What needs to be done ::
Please copy the records below word for word, leaving out the pictures.

Given records ::
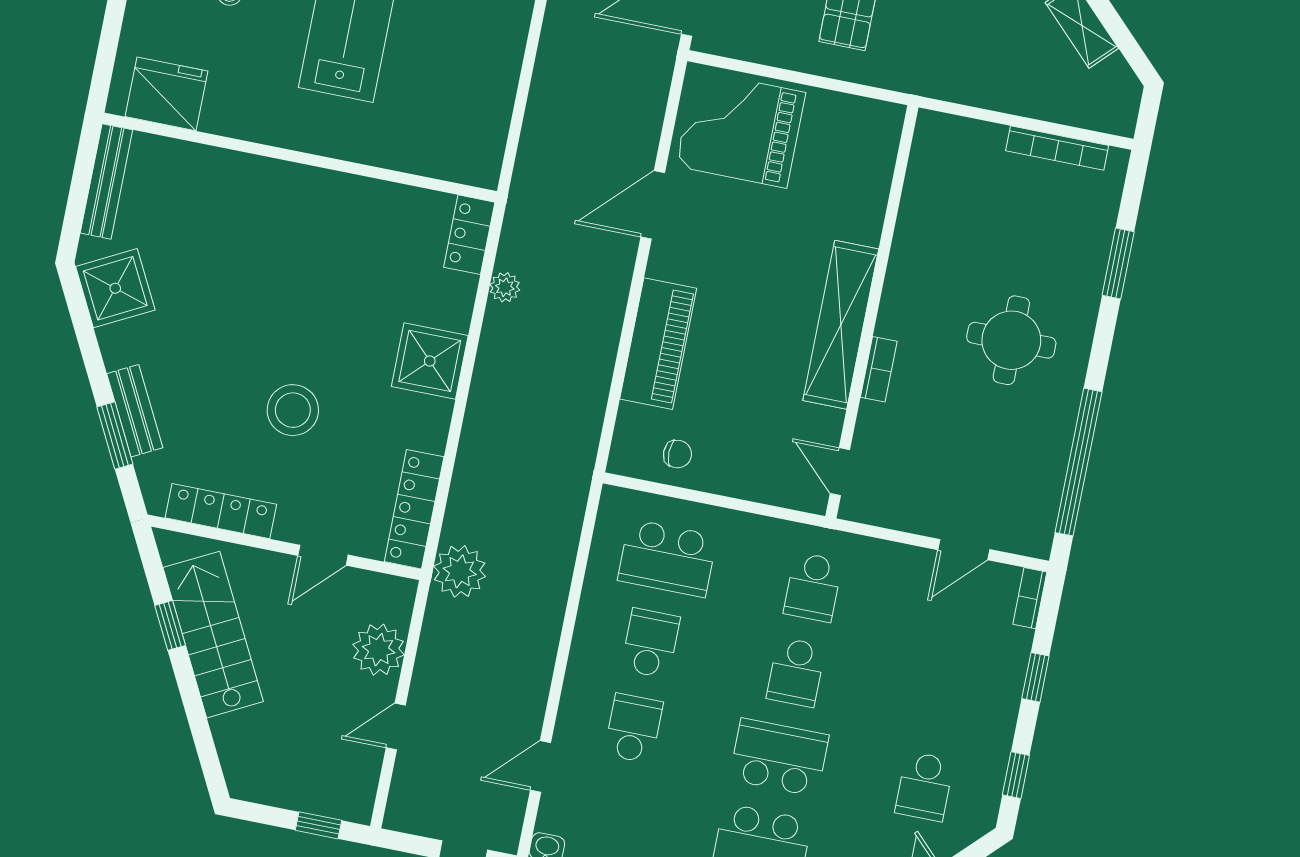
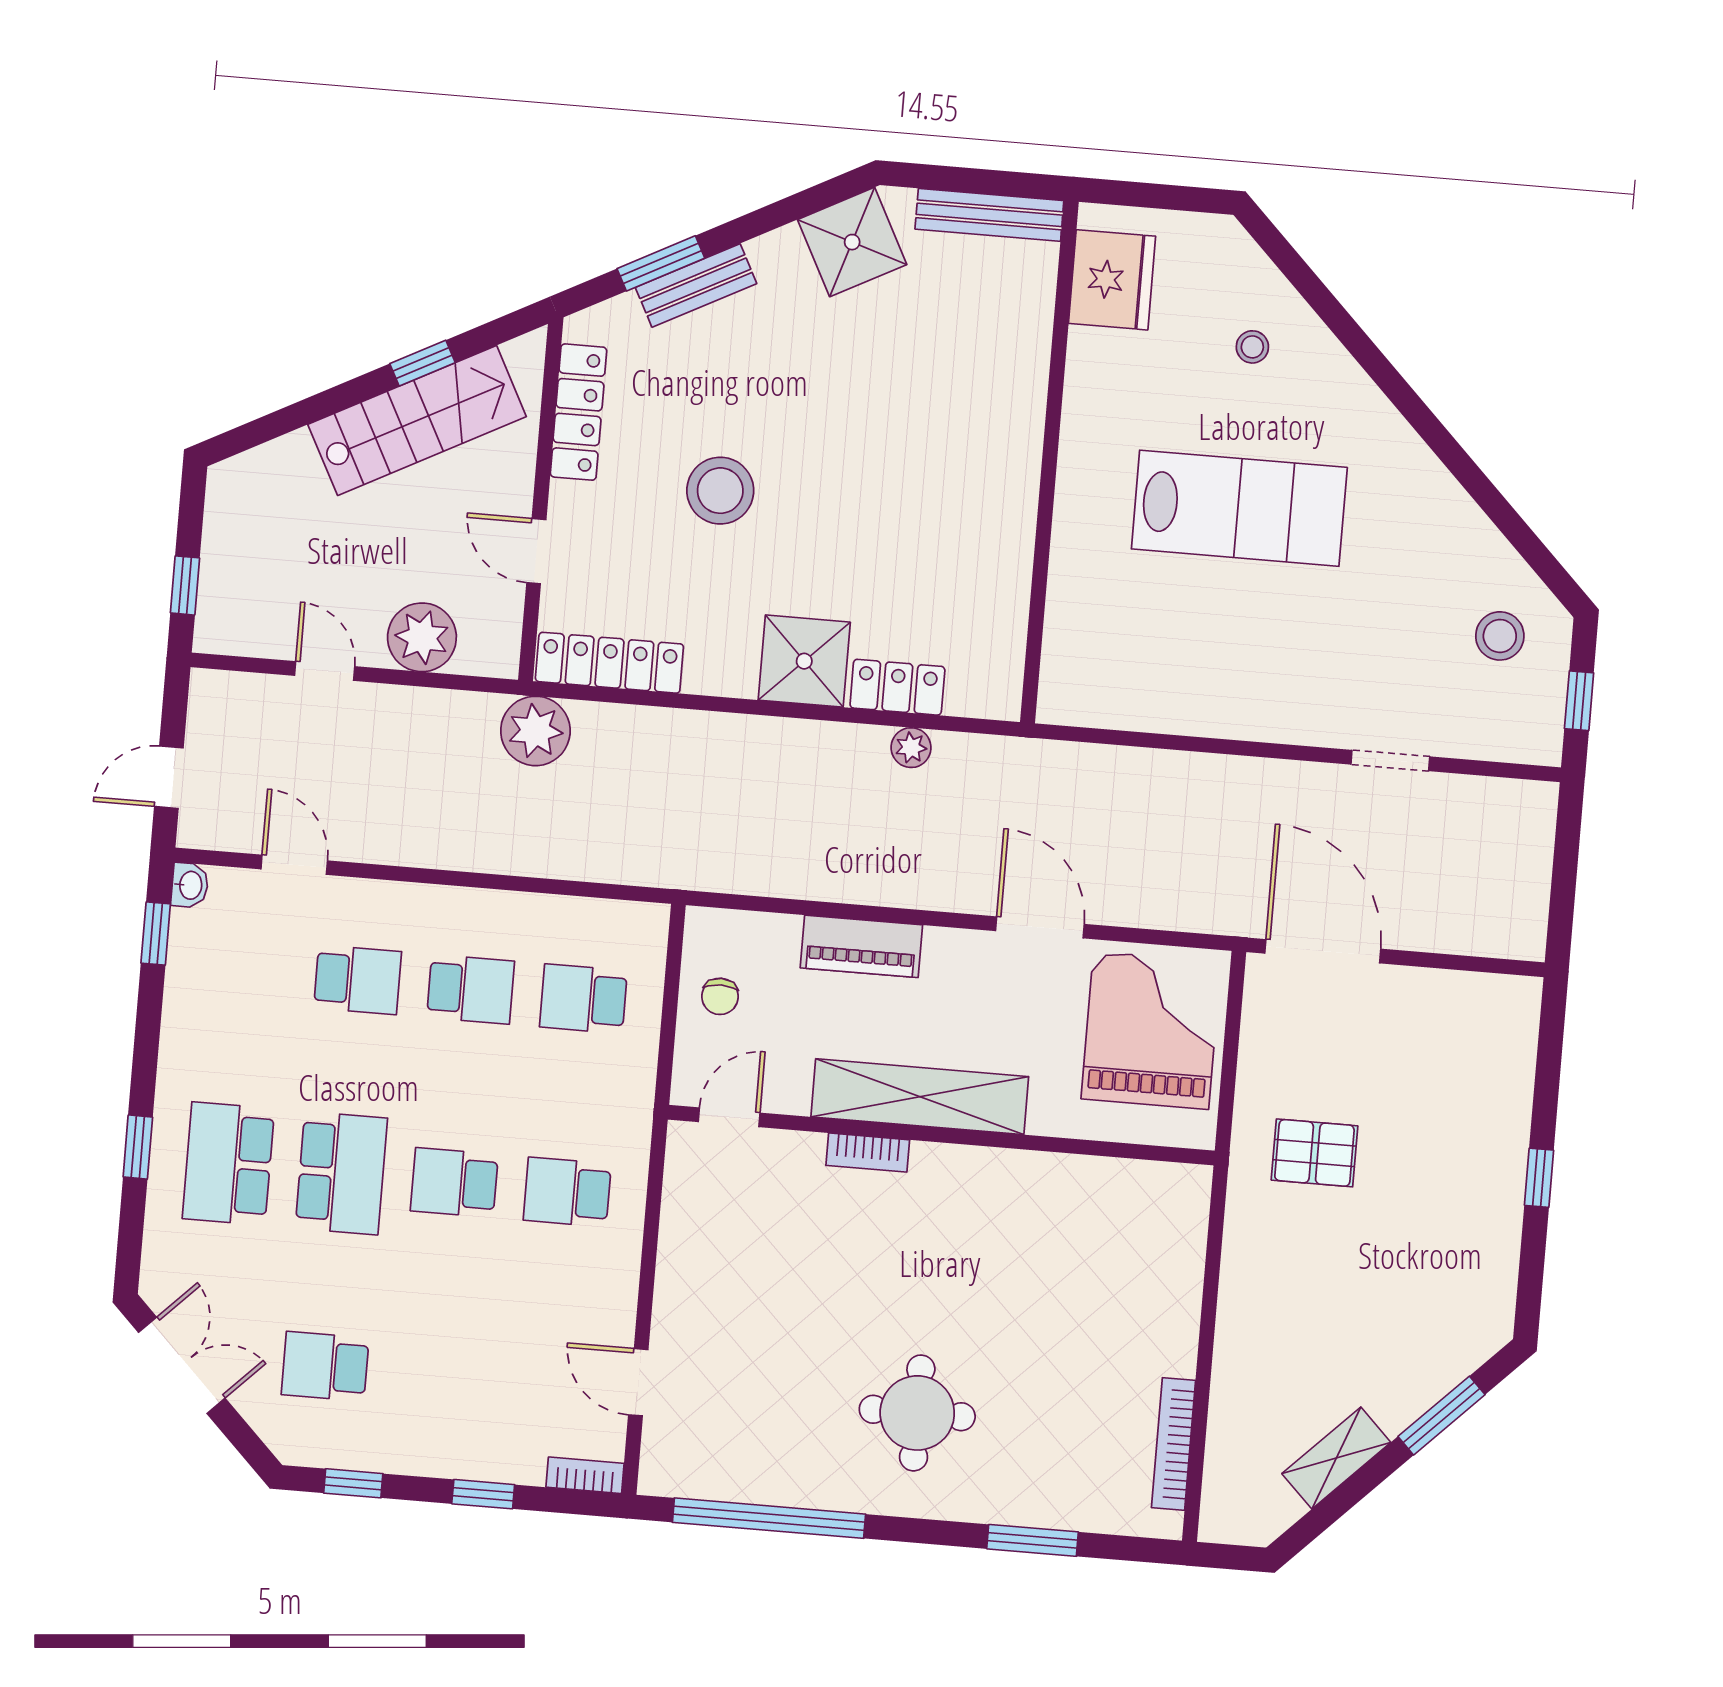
locker: (469, 235) -> (897, 687), moved
wall: (872, 312) -> (941, 1135), moved
shelving: (841, 325) -> (920, 1097), moved
piano: (658, 344) -> (861, 946), width x0.73, depth x0.75
bookcase: (879, 369) -> (868, 1153), moved
door: (840, 472) -> (729, 1117), moved
school desk: (667, 558) -> (583, 999), width x0.54

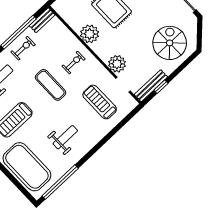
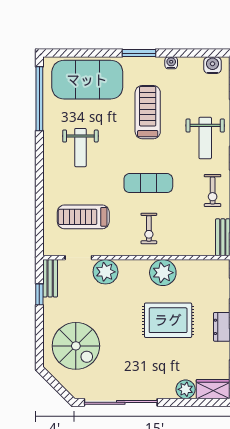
bench: (151, 86) -> (50, 278), width x0.73
treadmill: (100, 102) -> (83, 217), turned 180

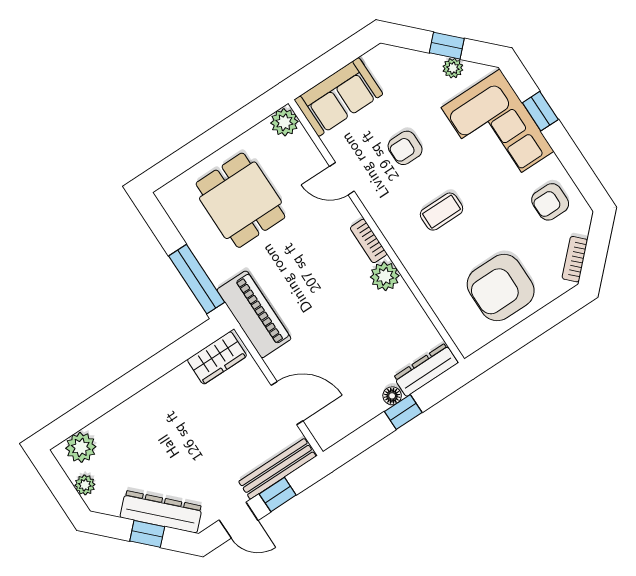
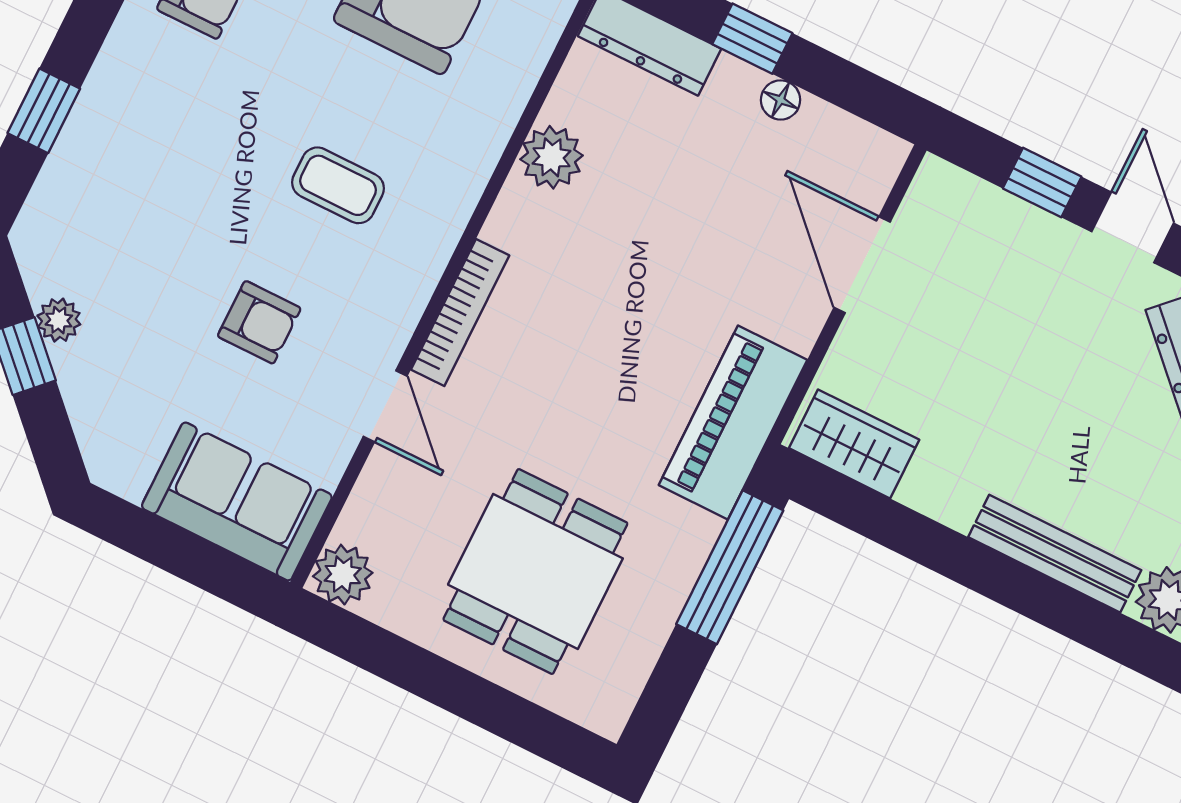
corner sofa: (498, 129) -> (124, 170), removed
bookcase: (369, 241) -> (460, 312), width x1.56
plant: (385, 276) -> (552, 157), moved
floor lamp: (392, 396) -> (781, 100), moved
bench: (277, 469) -> (1055, 554), moved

Solution for this exercise ::
locker: (469, 235) -> (897, 687), moved
wall: (872, 312) -> (941, 1135), moved
shelving: (841, 325) -> (920, 1097), moved
piano: (658, 344) -> (861, 946), width x0.73, depth x0.75
bookcase: (879, 369) -> (868, 1153), moved
door: (840, 472) -> (729, 1117), moved
school desk: (667, 558) -> (583, 999), width x0.54

bench: (151, 86) -> (50, 278), width x0.73
treadmill: (100, 102) -> (83, 217), turned 180

corner sofa: (498, 129) -> (124, 170), removed
bookcase: (369, 241) -> (460, 312), width x1.56
plant: (385, 276) -> (552, 157), moved
floor lamp: (392, 396) -> (781, 100), moved
bench: (277, 469) -> (1055, 554), moved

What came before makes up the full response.